=== DIRECTIONS FOR THIS TASK ===
The entries that follow should be reproduced exactly, with no images carried over.

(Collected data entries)

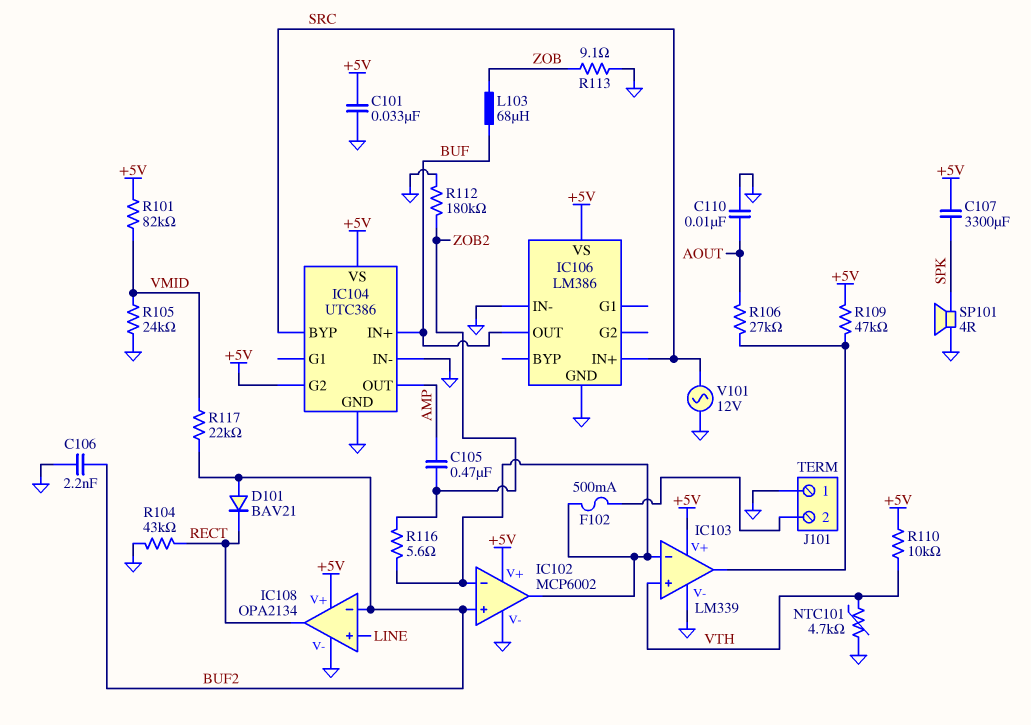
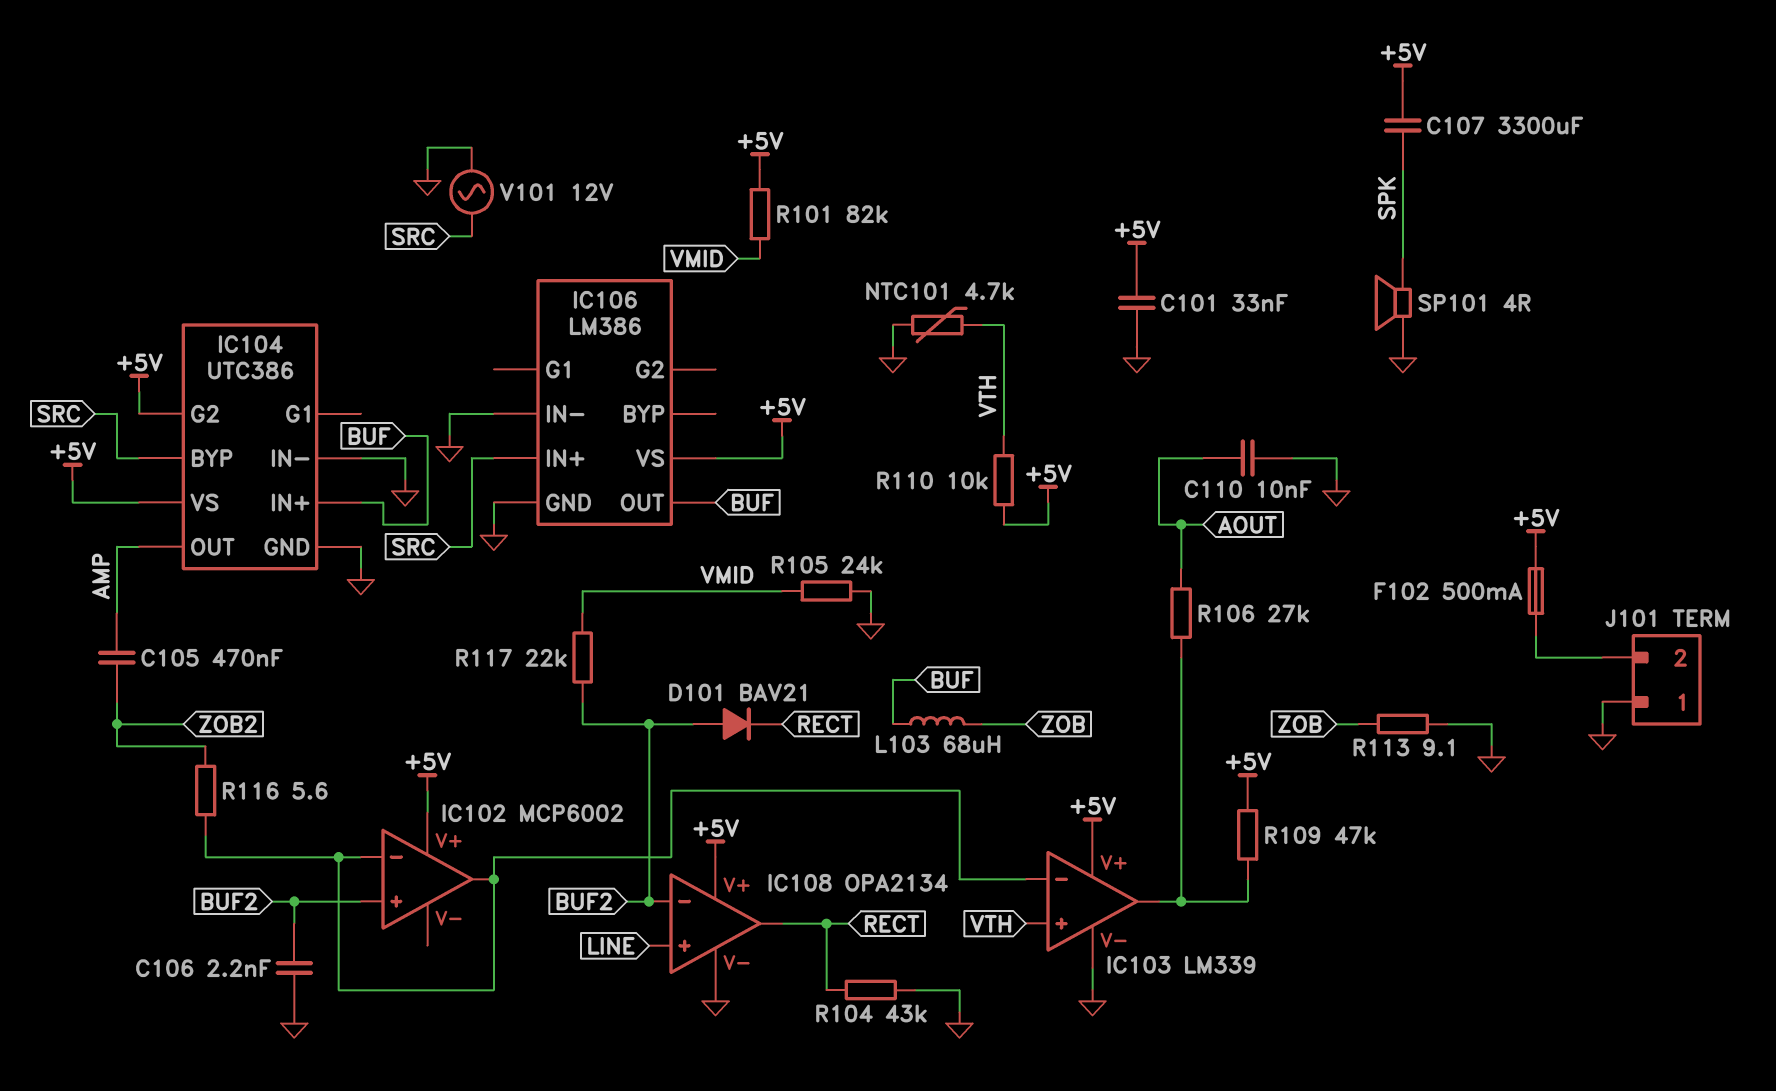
F102: 500mA (IC102/in-, J101/2) -> 500mA (+5V, J101/2)
IC102 pin V-: GND -> none
R112: 180k (GND, ZOB2) -> none

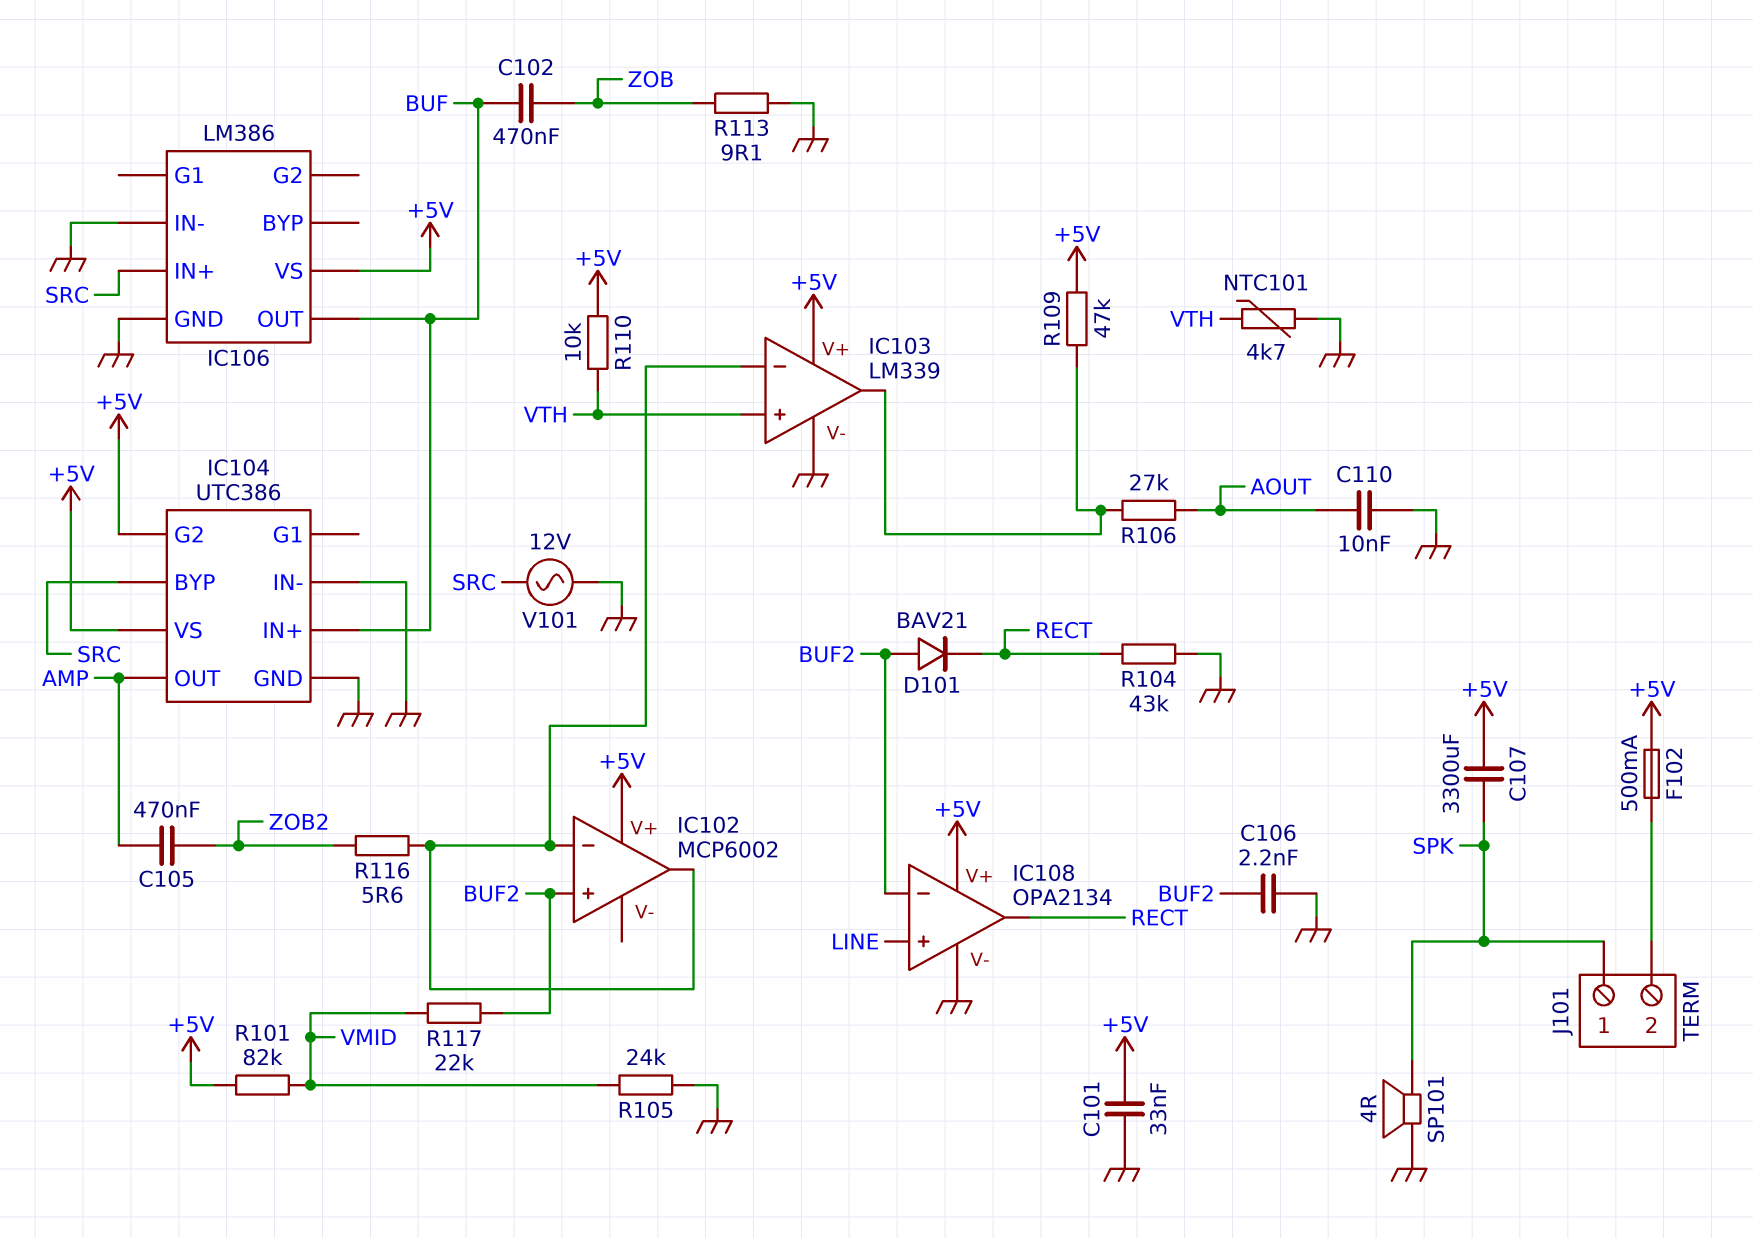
C102: none -> 470nF (BUF, ZOB)
J101 pin 1: GND -> SPK
L103: 68uH (BUF, ZOB) -> none

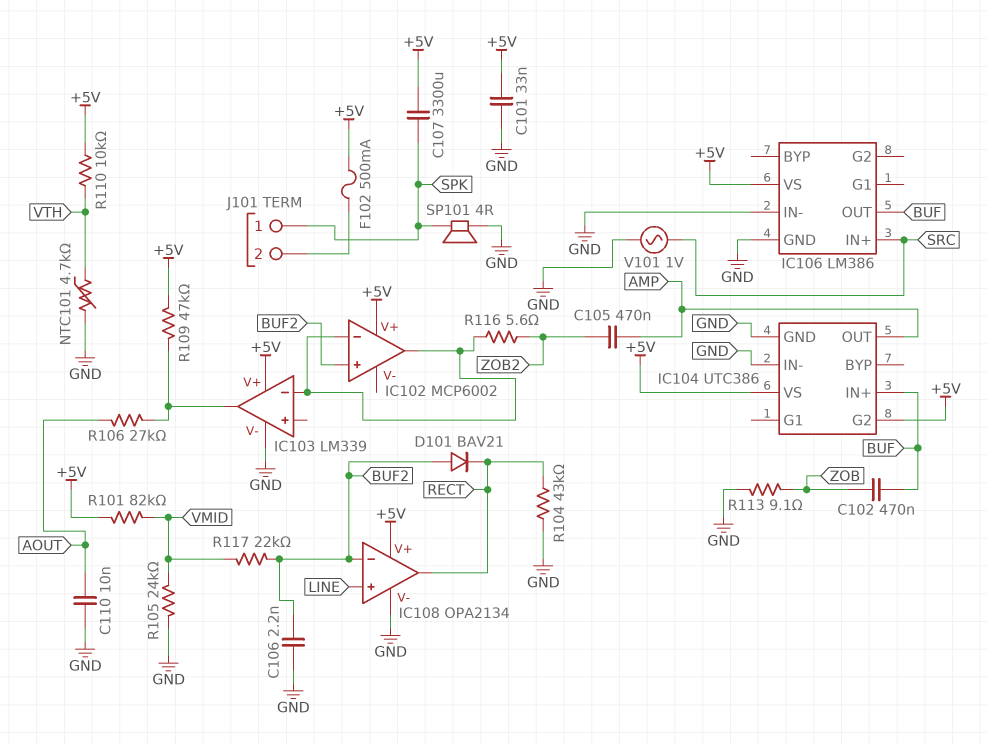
IC103 pin in+: VTH -> none
IC104 pin BYP: SRC -> none
V101: AC 12V (GND, SRC) -> AC 1V (GND, SRC)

=== EXERCISE OUTPUT ===
F102: 500mA (IC102/in-, J101/2) -> 500mA (+5V, J101/2)
IC102 pin V-: GND -> none
R112: 180k (GND, ZOB2) -> none

C102: none -> 470nF (BUF, ZOB)
J101 pin 1: GND -> SPK
L103: 68uH (BUF, ZOB) -> none

IC103 pin in+: VTH -> none
IC104 pin BYP: SRC -> none
V101: AC 12V (GND, SRC) -> AC 1V (GND, SRC)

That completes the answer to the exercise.